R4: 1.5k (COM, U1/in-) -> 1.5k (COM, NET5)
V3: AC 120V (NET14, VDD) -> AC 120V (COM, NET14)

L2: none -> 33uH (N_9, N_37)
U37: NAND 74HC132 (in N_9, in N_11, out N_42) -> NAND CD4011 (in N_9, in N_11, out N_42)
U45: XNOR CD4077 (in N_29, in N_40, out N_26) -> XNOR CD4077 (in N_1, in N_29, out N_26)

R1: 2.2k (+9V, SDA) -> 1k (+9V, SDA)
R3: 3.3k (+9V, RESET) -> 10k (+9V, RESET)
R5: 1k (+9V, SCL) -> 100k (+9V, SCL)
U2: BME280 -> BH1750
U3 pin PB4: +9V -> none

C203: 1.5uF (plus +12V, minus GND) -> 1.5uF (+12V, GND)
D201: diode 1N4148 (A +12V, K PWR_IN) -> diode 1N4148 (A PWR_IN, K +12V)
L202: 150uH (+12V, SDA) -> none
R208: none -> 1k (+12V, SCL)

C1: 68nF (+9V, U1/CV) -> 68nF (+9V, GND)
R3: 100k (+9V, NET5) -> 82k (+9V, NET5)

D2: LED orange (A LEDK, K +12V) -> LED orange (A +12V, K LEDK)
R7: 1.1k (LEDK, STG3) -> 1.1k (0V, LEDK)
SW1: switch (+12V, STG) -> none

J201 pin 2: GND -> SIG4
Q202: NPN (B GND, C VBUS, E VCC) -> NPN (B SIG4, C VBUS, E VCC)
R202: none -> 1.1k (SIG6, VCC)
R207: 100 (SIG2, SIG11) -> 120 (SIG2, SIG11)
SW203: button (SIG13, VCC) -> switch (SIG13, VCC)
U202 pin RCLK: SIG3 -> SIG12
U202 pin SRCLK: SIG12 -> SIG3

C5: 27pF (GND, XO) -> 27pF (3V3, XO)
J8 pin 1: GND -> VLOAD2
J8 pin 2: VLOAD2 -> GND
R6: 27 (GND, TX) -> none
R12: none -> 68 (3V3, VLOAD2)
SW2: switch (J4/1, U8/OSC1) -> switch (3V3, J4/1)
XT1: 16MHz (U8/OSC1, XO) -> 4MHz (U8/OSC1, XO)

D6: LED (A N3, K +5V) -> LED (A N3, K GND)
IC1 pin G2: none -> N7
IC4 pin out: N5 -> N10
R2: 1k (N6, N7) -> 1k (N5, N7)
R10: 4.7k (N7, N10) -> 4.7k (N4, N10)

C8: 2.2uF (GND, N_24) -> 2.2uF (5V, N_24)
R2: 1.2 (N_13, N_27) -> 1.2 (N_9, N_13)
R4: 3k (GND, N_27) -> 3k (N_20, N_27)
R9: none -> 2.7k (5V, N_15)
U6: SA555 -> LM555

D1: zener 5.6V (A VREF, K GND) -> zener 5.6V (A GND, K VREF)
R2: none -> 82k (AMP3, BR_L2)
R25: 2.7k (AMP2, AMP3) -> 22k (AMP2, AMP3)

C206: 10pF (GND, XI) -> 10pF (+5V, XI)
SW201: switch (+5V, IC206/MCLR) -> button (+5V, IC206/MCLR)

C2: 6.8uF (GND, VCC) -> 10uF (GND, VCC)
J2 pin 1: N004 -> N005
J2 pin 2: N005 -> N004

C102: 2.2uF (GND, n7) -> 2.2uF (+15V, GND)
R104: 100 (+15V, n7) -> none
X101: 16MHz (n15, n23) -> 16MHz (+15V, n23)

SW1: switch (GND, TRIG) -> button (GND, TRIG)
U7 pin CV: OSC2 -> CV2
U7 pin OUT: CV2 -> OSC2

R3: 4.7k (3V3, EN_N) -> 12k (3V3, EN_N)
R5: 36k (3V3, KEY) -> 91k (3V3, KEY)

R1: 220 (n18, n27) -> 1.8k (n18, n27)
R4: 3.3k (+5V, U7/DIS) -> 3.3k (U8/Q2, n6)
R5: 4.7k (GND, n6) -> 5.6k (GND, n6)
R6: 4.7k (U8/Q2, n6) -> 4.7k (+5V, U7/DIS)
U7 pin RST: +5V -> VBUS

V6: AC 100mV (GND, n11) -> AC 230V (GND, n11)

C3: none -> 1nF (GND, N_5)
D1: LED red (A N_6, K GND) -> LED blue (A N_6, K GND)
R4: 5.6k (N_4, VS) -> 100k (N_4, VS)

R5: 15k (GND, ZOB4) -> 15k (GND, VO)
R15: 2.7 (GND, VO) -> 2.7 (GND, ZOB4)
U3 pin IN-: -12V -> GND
────────
WHAT THE TASK REQUIRES –
Set down only these lines, exactly: the one containing "R10: 4.7k (N7, N10) -> 4.7k (N4, N10)" and each line after it through the end of the entries above.

OUTPUT –
R10: 4.7k (N7, N10) -> 4.7k (N4, N10)

C8: 2.2uF (GND, N_24) -> 2.2uF (5V, N_24)
R2: 1.2 (N_13, N_27) -> 1.2 (N_9, N_13)
R4: 3k (GND, N_27) -> 3k (N_20, N_27)
R9: none -> 2.7k (5V, N_15)
U6: SA555 -> LM555

D1: zener 5.6V (A VREF, K GND) -> zener 5.6V (A GND, K VREF)
R2: none -> 82k (AMP3, BR_L2)
R25: 2.7k (AMP2, AMP3) -> 22k (AMP2, AMP3)

C206: 10pF (GND, XI) -> 10pF (+5V, XI)
SW201: switch (+5V, IC206/MCLR) -> button (+5V, IC206/MCLR)

C2: 6.8uF (GND, VCC) -> 10uF (GND, VCC)
J2 pin 1: N004 -> N005
J2 pin 2: N005 -> N004

C102: 2.2uF (GND, n7) -> 2.2uF (+15V, GND)
R104: 100 (+15V, n7) -> none
X101: 16MHz (n15, n23) -> 16MHz (+15V, n23)

SW1: switch (GND, TRIG) -> button (GND, TRIG)
U7 pin CV: OSC2 -> CV2
U7 pin OUT: CV2 -> OSC2

R3: 4.7k (3V3, EN_N) -> 12k (3V3, EN_N)
R5: 36k (3V3, KEY) -> 91k (3V3, KEY)

R1: 220 (n18, n27) -> 1.8k (n18, n27)
R4: 3.3k (+5V, U7/DIS) -> 3.3k (U8/Q2, n6)
R5: 4.7k (GND, n6) -> 5.6k (GND, n6)
R6: 4.7k (U8/Q2, n6) -> 4.7k (+5V, U7/DIS)
U7 pin RST: +5V -> VBUS

V6: AC 100mV (GND, n11) -> AC 230V (GND, n11)

C3: none -> 1nF (GND, N_5)
D1: LED red (A N_6, K GND) -> LED blue (A N_6, K GND)
R4: 5.6k (N_4, VS) -> 100k (N_4, VS)

R5: 15k (GND, ZOB4) -> 15k (GND, VO)
R15: 2.7 (GND, VO) -> 2.7 (GND, ZOB4)
U3 pin IN-: -12V -> GND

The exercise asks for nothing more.